Your instructions -
Some entries follow. Reproduce exactly the lines starting at the one with "[415 251 507 340]" and stopping after the one with "[64 491 145 539]".

Object state comparisons
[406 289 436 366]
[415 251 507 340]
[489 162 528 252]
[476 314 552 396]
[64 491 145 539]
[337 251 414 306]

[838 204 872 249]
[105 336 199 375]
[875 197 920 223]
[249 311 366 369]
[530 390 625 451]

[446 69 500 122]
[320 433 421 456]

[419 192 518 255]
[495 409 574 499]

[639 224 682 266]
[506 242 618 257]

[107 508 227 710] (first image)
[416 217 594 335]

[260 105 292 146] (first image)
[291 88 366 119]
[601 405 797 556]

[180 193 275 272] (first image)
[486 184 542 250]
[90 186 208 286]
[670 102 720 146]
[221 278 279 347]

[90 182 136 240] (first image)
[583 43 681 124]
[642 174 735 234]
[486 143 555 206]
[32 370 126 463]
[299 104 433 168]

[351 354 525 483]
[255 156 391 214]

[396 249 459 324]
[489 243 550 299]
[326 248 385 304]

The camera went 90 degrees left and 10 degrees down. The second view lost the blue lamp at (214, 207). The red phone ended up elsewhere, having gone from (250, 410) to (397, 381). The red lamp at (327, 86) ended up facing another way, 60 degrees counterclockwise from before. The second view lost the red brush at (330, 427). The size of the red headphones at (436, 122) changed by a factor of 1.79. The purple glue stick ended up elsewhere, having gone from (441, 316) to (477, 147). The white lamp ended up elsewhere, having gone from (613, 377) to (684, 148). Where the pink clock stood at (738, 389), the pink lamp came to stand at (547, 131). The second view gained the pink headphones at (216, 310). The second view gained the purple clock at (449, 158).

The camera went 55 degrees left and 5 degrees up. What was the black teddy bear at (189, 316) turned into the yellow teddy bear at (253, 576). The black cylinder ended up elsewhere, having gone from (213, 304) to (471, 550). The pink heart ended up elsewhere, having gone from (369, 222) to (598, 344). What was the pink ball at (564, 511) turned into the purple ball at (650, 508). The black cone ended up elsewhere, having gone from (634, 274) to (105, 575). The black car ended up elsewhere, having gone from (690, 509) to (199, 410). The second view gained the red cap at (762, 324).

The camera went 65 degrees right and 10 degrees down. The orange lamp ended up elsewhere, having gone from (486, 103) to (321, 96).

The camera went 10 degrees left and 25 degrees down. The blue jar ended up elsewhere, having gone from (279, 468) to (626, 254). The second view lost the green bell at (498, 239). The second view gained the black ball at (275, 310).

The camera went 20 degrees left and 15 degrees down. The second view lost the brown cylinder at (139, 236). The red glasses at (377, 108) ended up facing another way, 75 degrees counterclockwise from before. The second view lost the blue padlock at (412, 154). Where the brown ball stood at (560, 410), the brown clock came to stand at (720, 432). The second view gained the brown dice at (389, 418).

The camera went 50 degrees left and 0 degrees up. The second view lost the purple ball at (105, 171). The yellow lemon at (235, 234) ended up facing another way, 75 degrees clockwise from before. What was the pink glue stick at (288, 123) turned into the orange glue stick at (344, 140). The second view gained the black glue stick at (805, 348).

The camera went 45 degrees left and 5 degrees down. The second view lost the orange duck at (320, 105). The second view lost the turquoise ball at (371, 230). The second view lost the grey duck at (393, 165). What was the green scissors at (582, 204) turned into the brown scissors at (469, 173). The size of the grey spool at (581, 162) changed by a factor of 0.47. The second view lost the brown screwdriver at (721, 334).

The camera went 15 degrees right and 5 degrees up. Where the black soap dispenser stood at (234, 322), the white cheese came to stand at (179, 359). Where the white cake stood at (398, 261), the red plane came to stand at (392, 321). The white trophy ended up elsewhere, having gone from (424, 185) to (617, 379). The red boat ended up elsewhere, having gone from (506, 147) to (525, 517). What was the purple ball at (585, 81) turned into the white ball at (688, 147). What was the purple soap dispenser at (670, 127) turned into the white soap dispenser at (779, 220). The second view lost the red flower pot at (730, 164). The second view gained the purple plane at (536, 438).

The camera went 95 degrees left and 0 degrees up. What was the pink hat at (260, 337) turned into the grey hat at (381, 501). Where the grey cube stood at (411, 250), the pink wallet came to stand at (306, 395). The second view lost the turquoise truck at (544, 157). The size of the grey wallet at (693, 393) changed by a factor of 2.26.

Answer space -
[415 251 507 340]
[489 162 528 252]
[476 314 552 396]
[64 491 145 539]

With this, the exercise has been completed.